Assigned task: The answer is to be the lines below that lie between the line holding "FAN2 pin SIG: A0 -> D8" and the line holding "SONAR pin VCC: VIN -> 3V3", inclusive, transcribed exactly and free of pictures.

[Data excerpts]
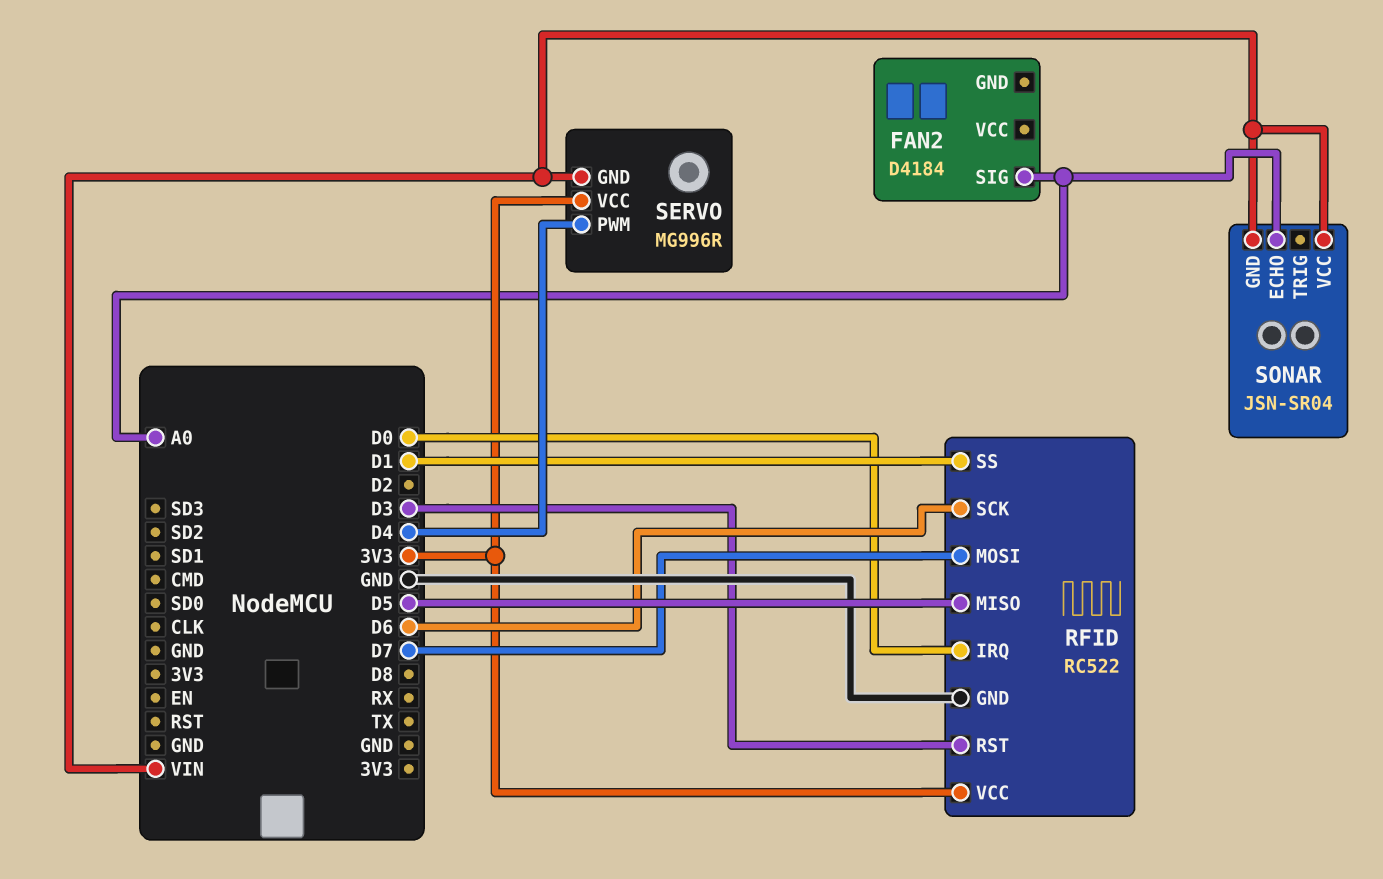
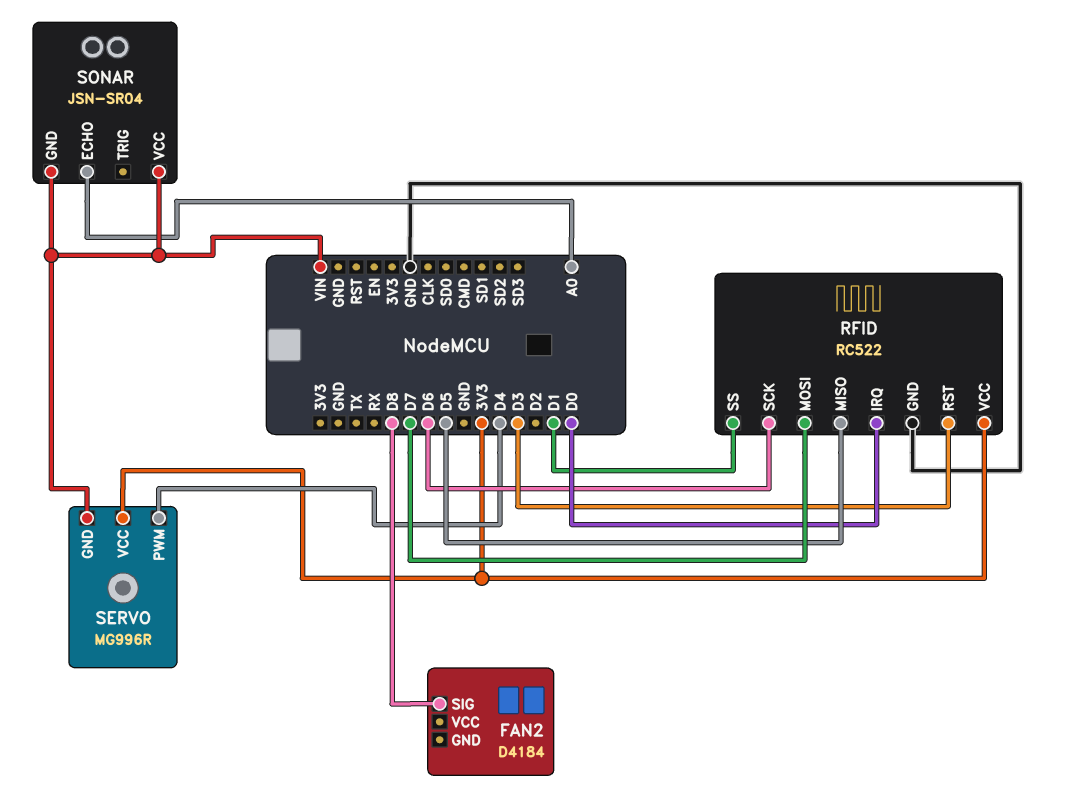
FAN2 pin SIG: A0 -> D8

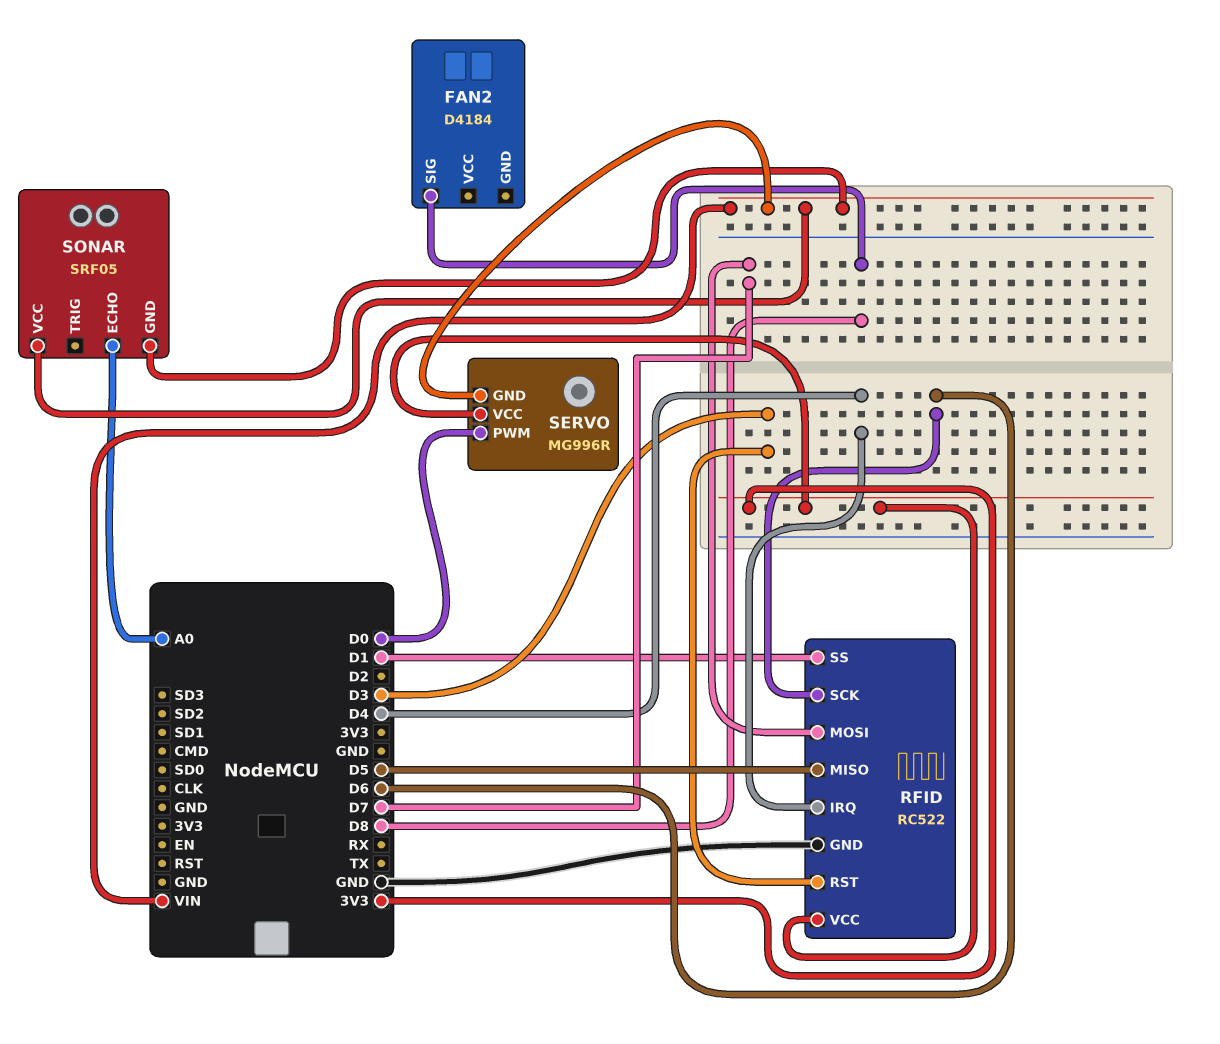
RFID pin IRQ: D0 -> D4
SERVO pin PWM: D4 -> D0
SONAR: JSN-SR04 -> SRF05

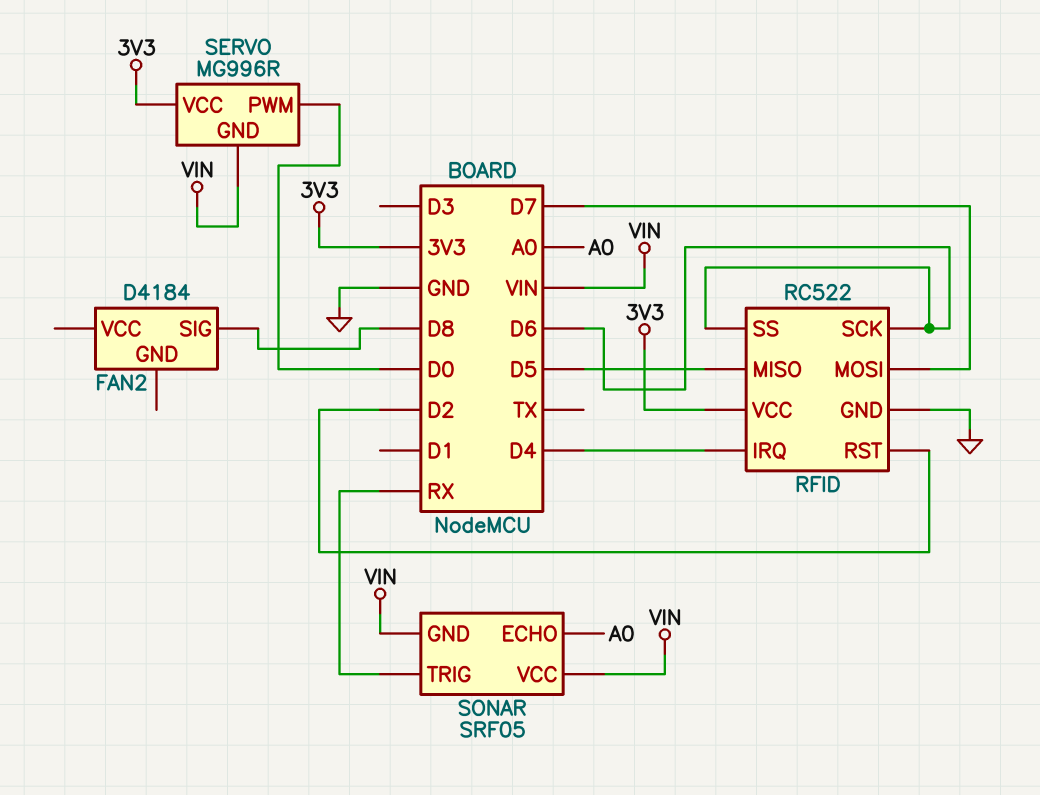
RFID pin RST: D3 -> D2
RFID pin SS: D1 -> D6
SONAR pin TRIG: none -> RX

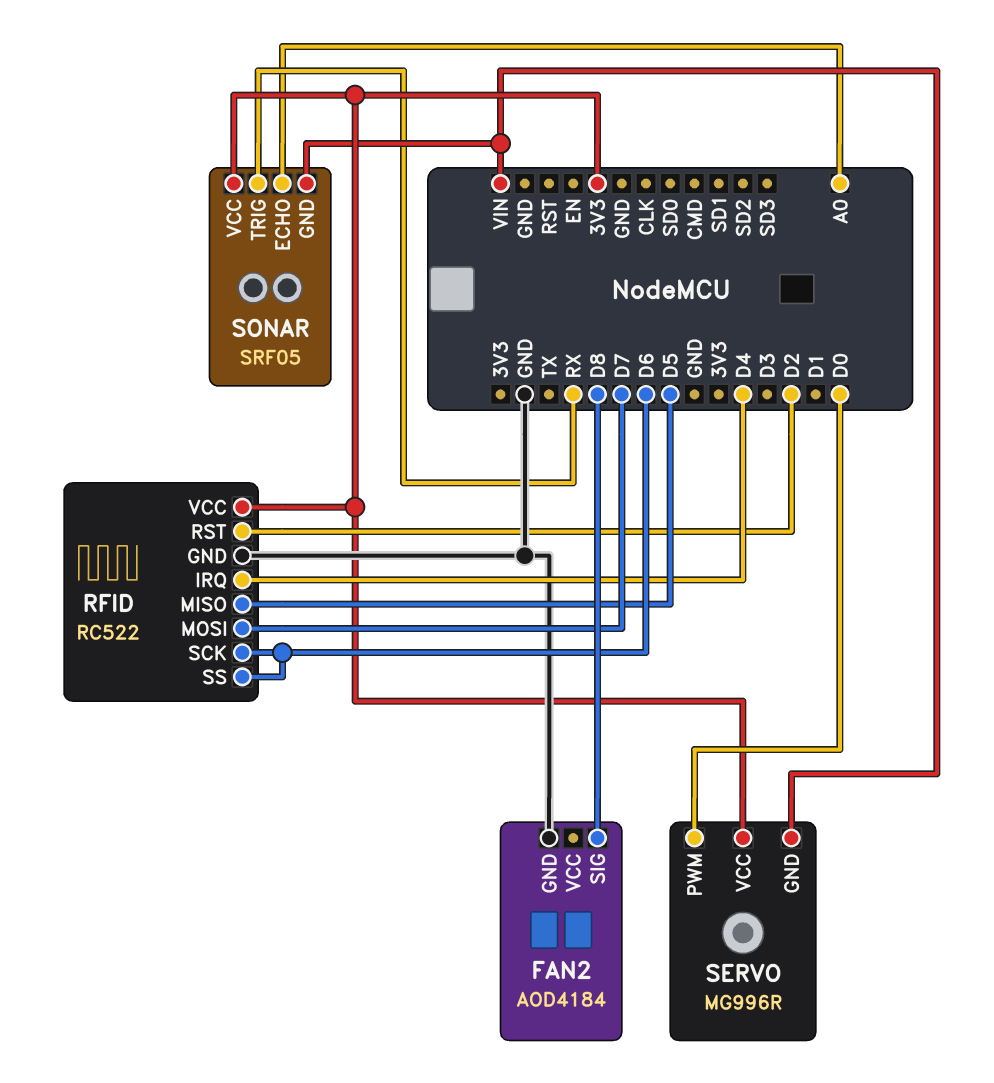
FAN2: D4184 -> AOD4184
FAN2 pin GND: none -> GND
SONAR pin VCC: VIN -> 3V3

==

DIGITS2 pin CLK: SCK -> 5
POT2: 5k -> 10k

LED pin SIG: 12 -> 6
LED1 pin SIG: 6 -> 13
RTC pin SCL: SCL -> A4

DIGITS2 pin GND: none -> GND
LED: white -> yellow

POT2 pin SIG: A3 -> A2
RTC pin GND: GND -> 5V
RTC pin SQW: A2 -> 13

Expected answer:
FAN2 pin SIG: A0 -> D8

RFID pin IRQ: D0 -> D4
SERVO pin PWM: D4 -> D0
SONAR: JSN-SR04 -> SRF05

RFID pin RST: D3 -> D2
RFID pin SS: D1 -> D6
SONAR pin TRIG: none -> RX

FAN2: D4184 -> AOD4184
FAN2 pin GND: none -> GND
SONAR pin VCC: VIN -> 3V3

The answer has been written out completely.